● THE PROBLEM
Reproduce the text of each entry below word for word, omitting the pictures.
────────
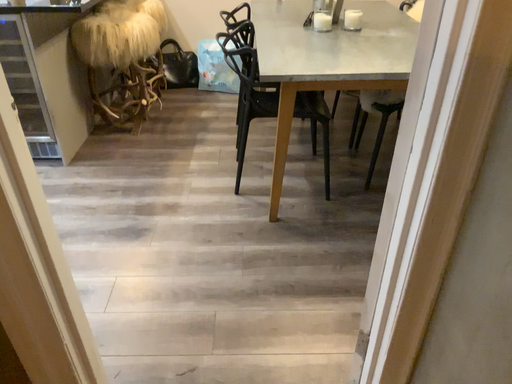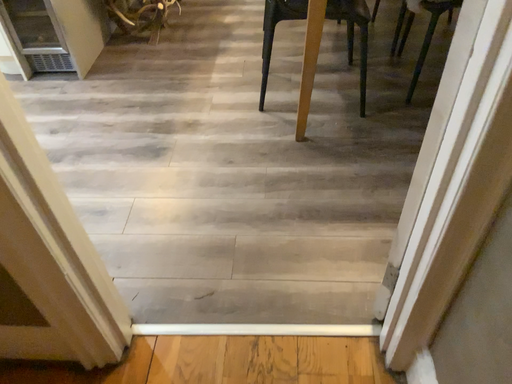
Question: How did the camera likely rotate when shooting the video?

Choices:
 (A) rotated downward
 (B) rotated upward

Answer: (A)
────────
● THE COMPLETED TASK
Question: How did the camera likely rotate when shooting the video?

Choices:
 (A) rotated downward
 (B) rotated upward

Answer: (A)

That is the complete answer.